Would you reproduce the data below exactly, please, leaving out its images?

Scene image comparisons
—————

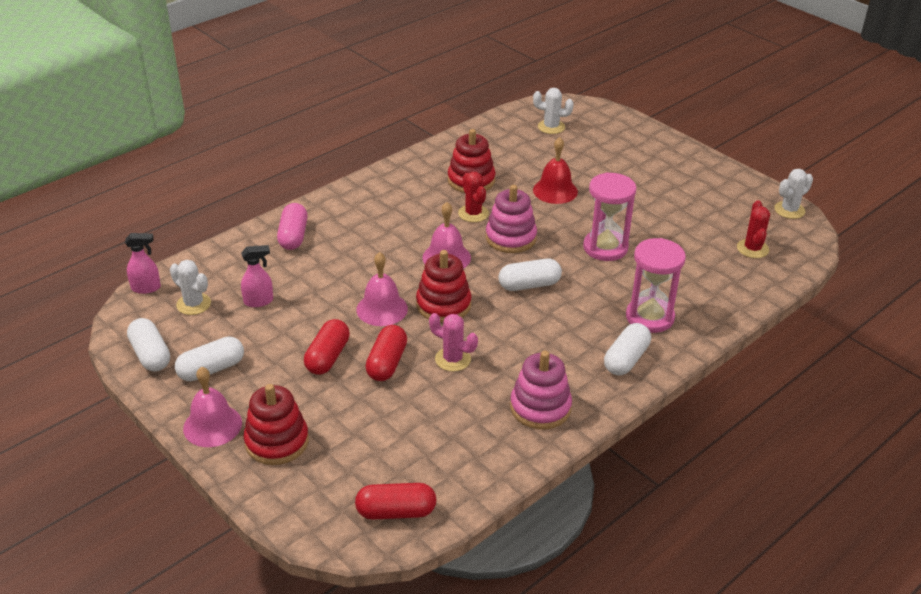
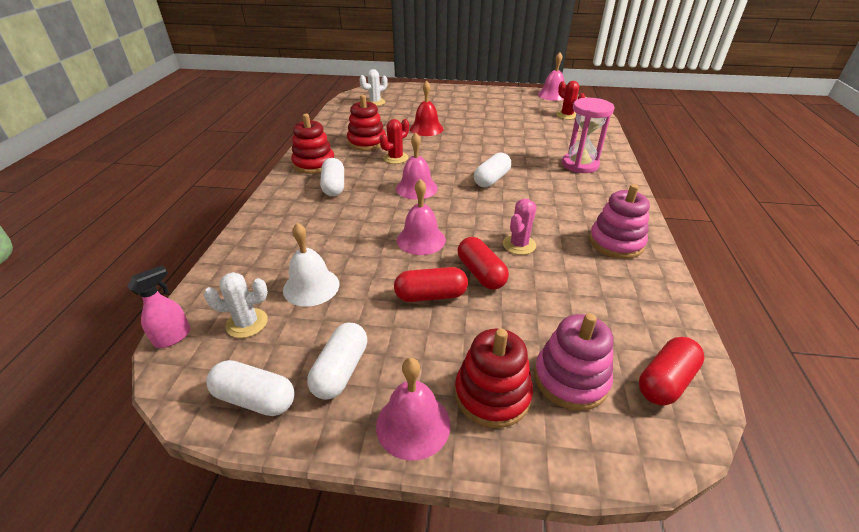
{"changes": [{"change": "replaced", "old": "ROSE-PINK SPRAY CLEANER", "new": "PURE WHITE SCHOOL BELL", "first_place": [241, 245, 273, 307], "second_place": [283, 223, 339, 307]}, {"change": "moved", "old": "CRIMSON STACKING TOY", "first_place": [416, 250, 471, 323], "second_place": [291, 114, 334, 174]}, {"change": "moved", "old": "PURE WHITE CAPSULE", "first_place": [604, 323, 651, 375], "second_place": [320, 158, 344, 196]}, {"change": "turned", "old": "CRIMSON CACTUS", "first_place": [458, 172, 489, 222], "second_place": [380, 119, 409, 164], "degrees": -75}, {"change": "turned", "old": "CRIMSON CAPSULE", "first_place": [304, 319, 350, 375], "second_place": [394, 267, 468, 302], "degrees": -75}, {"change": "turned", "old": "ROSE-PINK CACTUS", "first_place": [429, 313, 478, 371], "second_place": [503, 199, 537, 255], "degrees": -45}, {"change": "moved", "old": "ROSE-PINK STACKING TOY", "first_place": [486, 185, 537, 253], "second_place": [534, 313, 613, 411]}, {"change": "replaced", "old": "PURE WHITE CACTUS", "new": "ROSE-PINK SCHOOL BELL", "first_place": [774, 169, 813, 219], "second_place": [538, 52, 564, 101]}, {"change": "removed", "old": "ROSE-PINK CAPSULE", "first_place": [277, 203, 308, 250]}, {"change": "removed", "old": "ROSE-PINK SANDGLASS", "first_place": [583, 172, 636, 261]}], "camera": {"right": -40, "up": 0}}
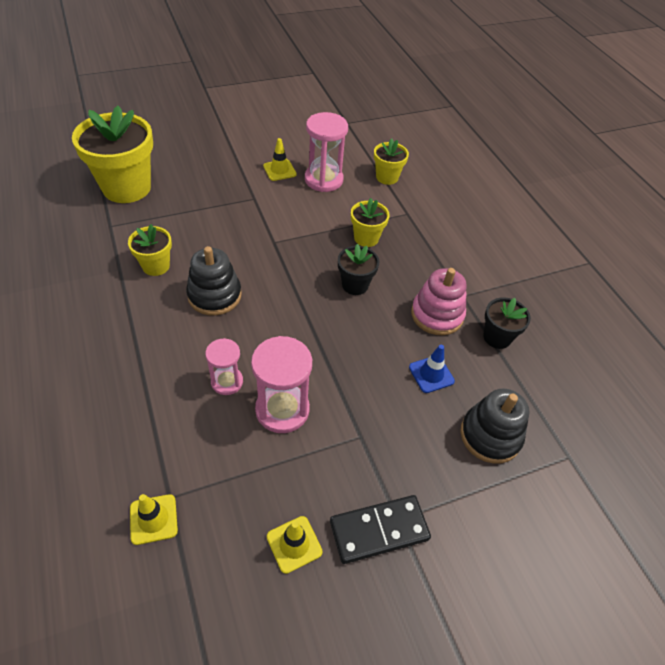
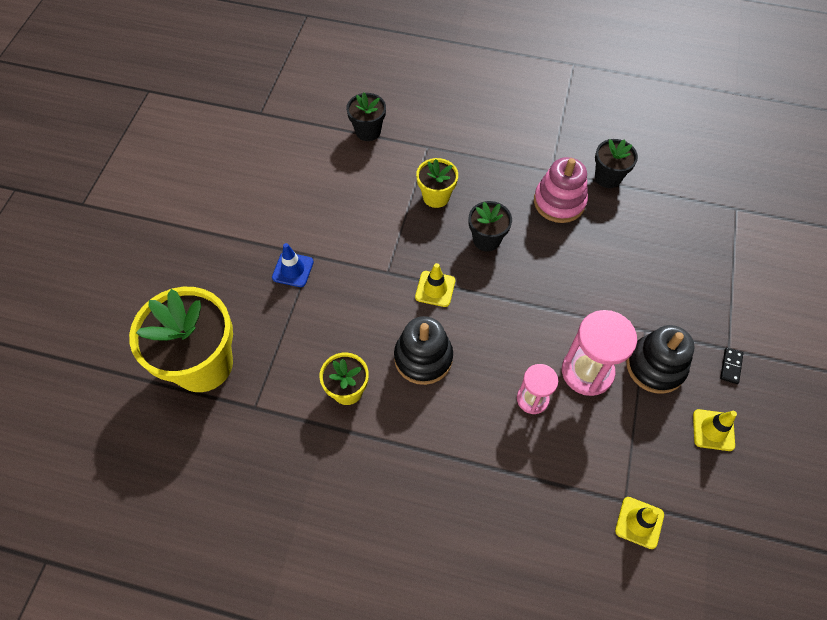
{"changes": [{"change": "moved", "old": "COBALT SAFETY CONE", "first_place": [409, 345, 455, 393], "second_place": [272, 243, 314, 287]}, {"change": "recoloured", "old": "BRIGHT YELLOW FLOWER POT", "new": "EBONY FLOWER POT", "first_place": [374, 138, 409, 185], "second_place": [346, 92, 386, 141]}, {"change": "moved", "old": "BRIGHT YELLOW SAFETY CONE", "first_place": [263, 138, 296, 181], "second_place": [415, 263, 455, 307]}, {"change": "moved", "old": "EBONY STACKING TOY", "first_place": [460, 389, 529, 464], "second_place": [626, 325, 695, 394]}, {"change": "resized", "old": "EBONY DOMINO PIECE", "first_place": [330, 495, 431, 564], "second_place": [720, 348, 744, 384], "factor": 0.45}, {"change": "removed", "old": "ROSE-PINK SANDGLASS", "first_place": [305, 112, 348, 192]}], "camera": {"right": -50, "up": 10}}
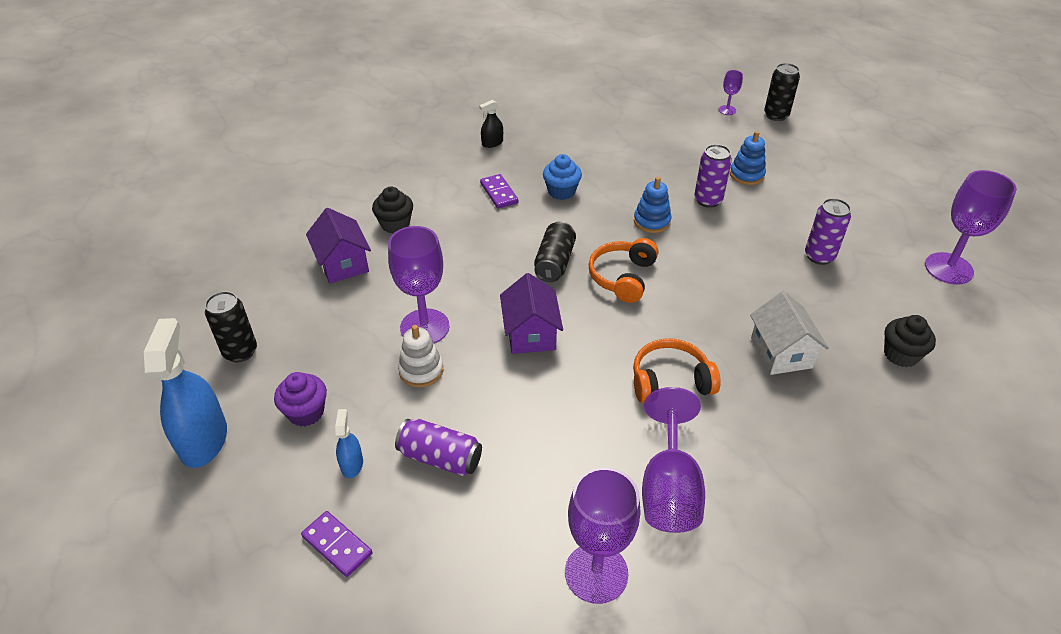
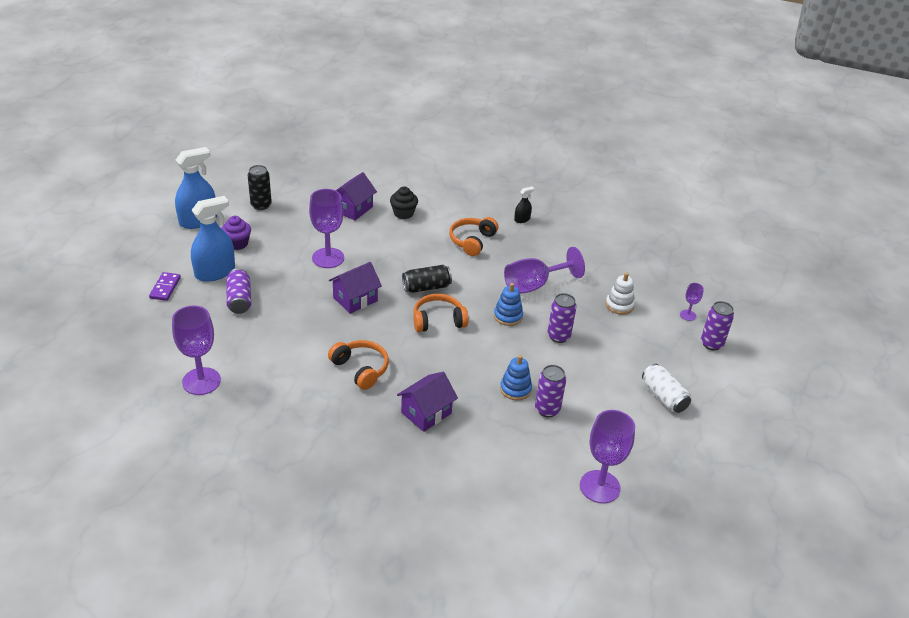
{"changes": [{"change": "resized", "old": "COBALT SPRAY CLEANER", "first_place": [335, 409, 363, 478], "second_place": [191, 196, 235, 282], "factor": 2.1}, {"change": "recoloured", "old": "PURE WHITE TOY HOUSE", "new": "PURPLE TOY HOUSE", "first_place": [750, 291, 829, 375], "second_place": [397, 372, 458, 432]}, {"change": "replaced", "old": "PURPLE DOMINO PIECE", "new": "ORANGE OVER-EAR HEADPHONES", "first_place": [480, 174, 518, 209], "second_place": [449, 217, 498, 256]}, {"change": "moved", "old": "COBALT STACKING TOY", "first_place": [730, 131, 766, 185], "second_place": [500, 355, 532, 401]}, {"change": "moved", "old": "PURPLE CHALICE", "first_place": [642, 387, 705, 533], "second_place": [504, 247, 585, 294]}, {"change": "turned", "old": "EBONY SPRAY CLEANER", "first_place": [479, 100, 503, 148], "second_place": [514, 186, 534, 223], "degrees": 120}, {"change": "moved", "old": "PURE WHITE STACKING TOY", "first_place": [398, 325, 443, 388], "second_place": [606, 272, 635, 315]}, {"change": "added", "new": "PURE WHITE TIN", "second_place": [642, 364, 691, 413]}, {"change": "recoloured", "old": "EBONY TIN", "new": "PURPLE TIN", "first_place": [764, 63, 800, 121], "second_place": [701, 301, 734, 351]}, {"change": "removed", "old": "COBALT FAIRY CAKE", "first_place": [543, 154, 582, 200]}, {"change": "removed", "old": "EBONY FAIRY CAKE", "first_place": [884, 315, 936, 367]}], "camera": {"right": 55, "up": -5}}
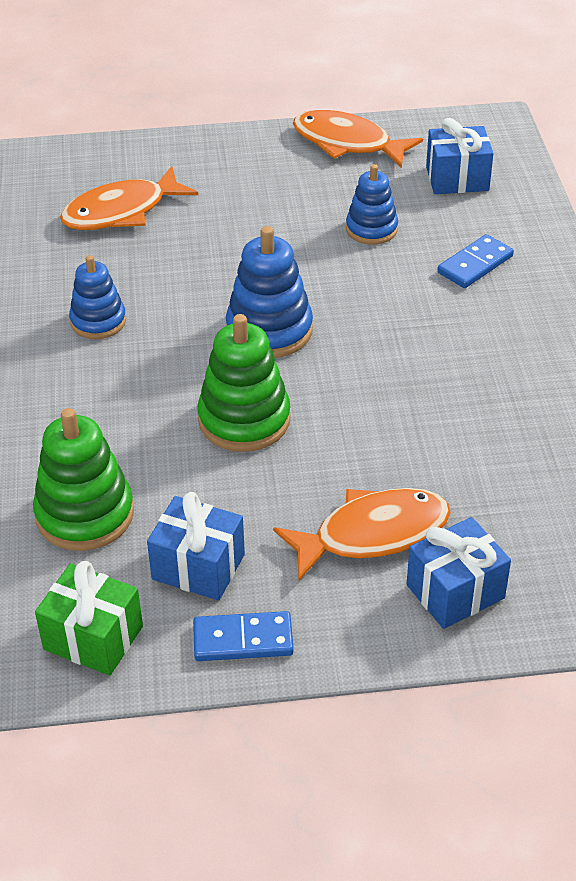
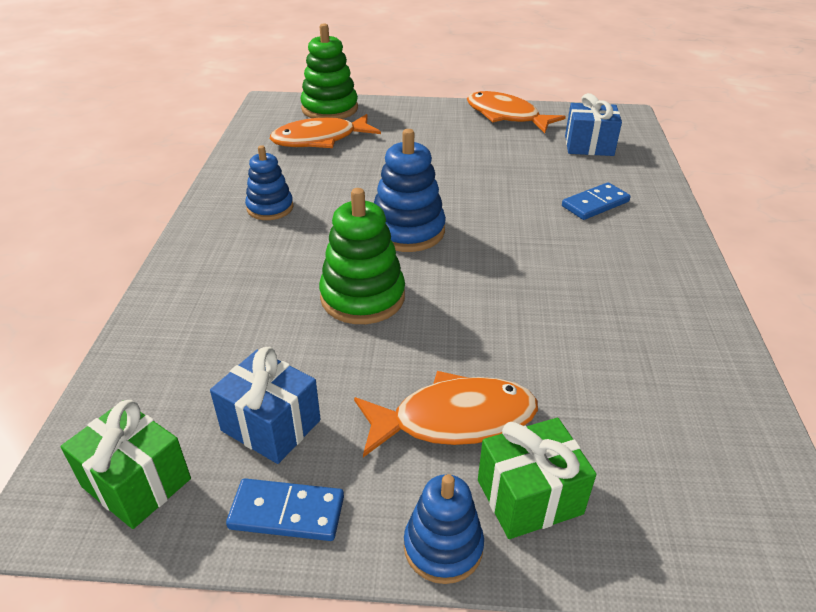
{"changes": [{"change": "moved", "old": "GREEN STACKING TOY", "first_place": [33, 408, 134, 551], "second_place": [300, 23, 358, 119]}, {"change": "moved", "old": "COBALT STACKING TOY", "first_place": [346, 164, 398, 245], "second_place": [404, 474, 484, 584]}, {"change": "recoloured", "old": "COBALT GIFT", "new": "GREEN GIFT", "first_place": [407, 517, 511, 629], "second_place": [478, 418, 597, 539]}], "camera": {"right": 10, "up": -5}}
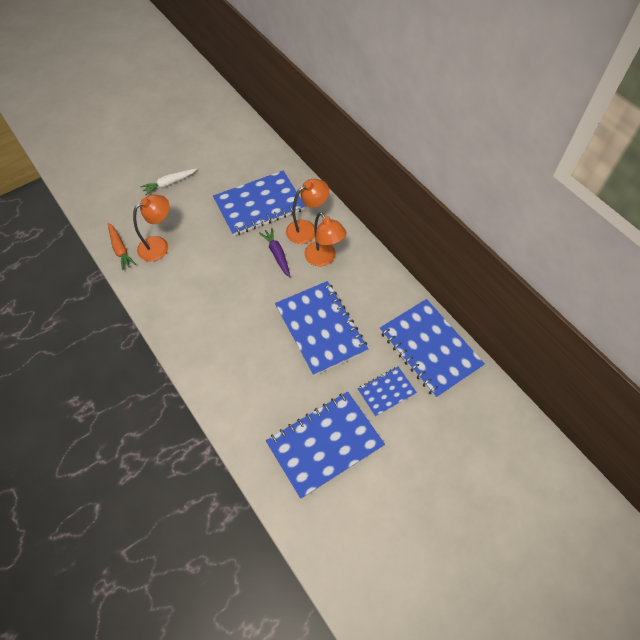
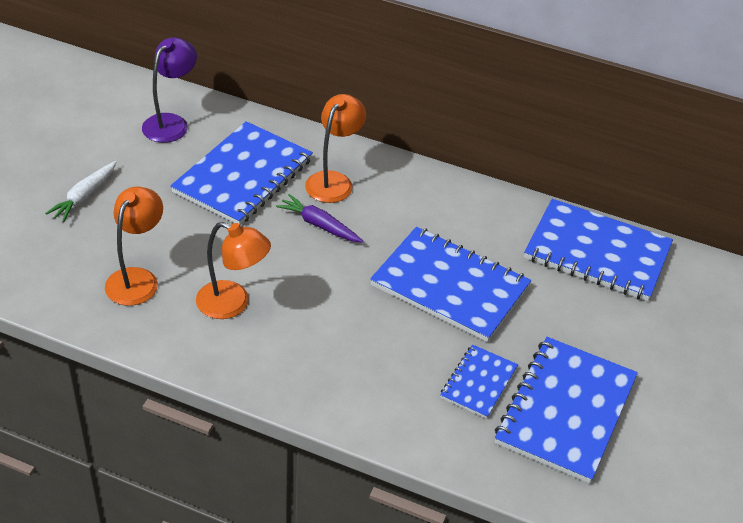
{"changes": [{"change": "added", "new": "PURPLE LAMP", "second_place": [142, 37, 197, 143]}, {"change": "moved", "old": "ORANGE LAMP", "first_place": [304, 212, 347, 266], "second_place": [196, 222, 271, 319]}, {"change": "moved", "old": "COBALT EXERCISE BOOK", "first_place": [358, 367, 417, 417], "second_place": [440, 344, 518, 419]}, {"change": "removed", "old": "ORANGE ROOT VEGETABLE", "first_place": [108, 223, 136, 270]}], "camera": {"right": -35, "up": -15}}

—————

RESPONSE BELOW:
{"changes": [{"change": "replaced", "old": "ROSE-PINK SPRAY CLEANER", "new": "PURE WHITE SCHOOL BELL", "first_place": [241, 245, 273, 307], "second_place": [283, 223, 339, 307]}, {"change": "moved", "old": "CRIMSON STACKING TOY", "first_place": [416, 250, 471, 323], "second_place": [291, 114, 334, 174]}, {"change": "moved", "old": "PURE WHITE CAPSULE", "first_place": [604, 323, 651, 375], "second_place": [320, 158, 344, 196]}, {"change": "turned", "old": "CRIMSON CACTUS", "first_place": [458, 172, 489, 222], "second_place": [380, 119, 409, 164], "degrees": -75}, {"change": "turned", "old": "CRIMSON CAPSULE", "first_place": [304, 319, 350, 375], "second_place": [394, 267, 468, 302], "degrees": -75}, {"change": "turned", "old": "ROSE-PINK CACTUS", "first_place": [429, 313, 478, 371], "second_place": [503, 199, 537, 255], "degrees": -45}, {"change": "moved", "old": "ROSE-PINK STACKING TOY", "first_place": [486, 185, 537, 253], "second_place": [534, 313, 613, 411]}, {"change": "replaced", "old": "PURE WHITE CACTUS", "new": "ROSE-PINK SCHOOL BELL", "first_place": [774, 169, 813, 219], "second_place": [538, 52, 564, 101]}, {"change": "removed", "old": "ROSE-PINK CAPSULE", "first_place": [277, 203, 308, 250]}, {"change": "removed", "old": "ROSE-PINK SANDGLASS", "first_place": [583, 172, 636, 261]}], "camera": {"right": -40, "up": 0}}
{"changes": [{"change": "moved", "old": "COBALT SAFETY CONE", "first_place": [409, 345, 455, 393], "second_place": [272, 243, 314, 287]}, {"change": "recoloured", "old": "BRIGHT YELLOW FLOWER POT", "new": "EBONY FLOWER POT", "first_place": [374, 138, 409, 185], "second_place": [346, 92, 386, 141]}, {"change": "moved", "old": "BRIGHT YELLOW SAFETY CONE", "first_place": [263, 138, 296, 181], "second_place": [415, 263, 455, 307]}, {"change": "moved", "old": "EBONY STACKING TOY", "first_place": [460, 389, 529, 464], "second_place": [626, 325, 695, 394]}, {"change": "resized", "old": "EBONY DOMINO PIECE", "first_place": [330, 495, 431, 564], "second_place": [720, 348, 744, 384], "factor": 0.45}, {"change": "removed", "old": "ROSE-PINK SANDGLASS", "first_place": [305, 112, 348, 192]}], "camera": {"right": -50, "up": 10}}
{"changes": [{"change": "resized", "old": "COBALT SPRAY CLEANER", "first_place": [335, 409, 363, 478], "second_place": [191, 196, 235, 282], "factor": 2.1}, {"change": "recoloured", "old": "PURE WHITE TOY HOUSE", "new": "PURPLE TOY HOUSE", "first_place": [750, 291, 829, 375], "second_place": [397, 372, 458, 432]}, {"change": "replaced", "old": "PURPLE DOMINO PIECE", "new": "ORANGE OVER-EAR HEADPHONES", "first_place": [480, 174, 518, 209], "second_place": [449, 217, 498, 256]}, {"change": "moved", "old": "COBALT STACKING TOY", "first_place": [730, 131, 766, 185], "second_place": [500, 355, 532, 401]}, {"change": "moved", "old": "PURPLE CHALICE", "first_place": [642, 387, 705, 533], "second_place": [504, 247, 585, 294]}, {"change": "turned", "old": "EBONY SPRAY CLEANER", "first_place": [479, 100, 503, 148], "second_place": [514, 186, 534, 223], "degrees": 120}, {"change": "moved", "old": "PURE WHITE STACKING TOY", "first_place": [398, 325, 443, 388], "second_place": [606, 272, 635, 315]}, {"change": "added", "new": "PURE WHITE TIN", "second_place": [642, 364, 691, 413]}, {"change": "recoloured", "old": "EBONY TIN", "new": "PURPLE TIN", "first_place": [764, 63, 800, 121], "second_place": [701, 301, 734, 351]}, {"change": "removed", "old": "COBALT FAIRY CAKE", "first_place": [543, 154, 582, 200]}, {"change": "removed", "old": "EBONY FAIRY CAKE", "first_place": [884, 315, 936, 367]}], "camera": {"right": 55, "up": -5}}
{"changes": [{"change": "moved", "old": "GREEN STACKING TOY", "first_place": [33, 408, 134, 551], "second_place": [300, 23, 358, 119]}, {"change": "moved", "old": "COBALT STACKING TOY", "first_place": [346, 164, 398, 245], "second_place": [404, 474, 484, 584]}, {"change": "recoloured", "old": "COBALT GIFT", "new": "GREEN GIFT", "first_place": [407, 517, 511, 629], "second_place": [478, 418, 597, 539]}], "camera": {"right": 10, "up": -5}}
{"changes": [{"change": "added", "new": "PURPLE LAMP", "second_place": [142, 37, 197, 143]}, {"change": "moved", "old": "ORANGE LAMP", "first_place": [304, 212, 347, 266], "second_place": [196, 222, 271, 319]}, {"change": "moved", "old": "COBALT EXERCISE BOOK", "first_place": [358, 367, 417, 417], "second_place": [440, 344, 518, 419]}, {"change": "removed", "old": "ORANGE ROOT VEGETABLE", "first_place": [108, 223, 136, 270]}], "camera": {"right": -35, "up": -15}}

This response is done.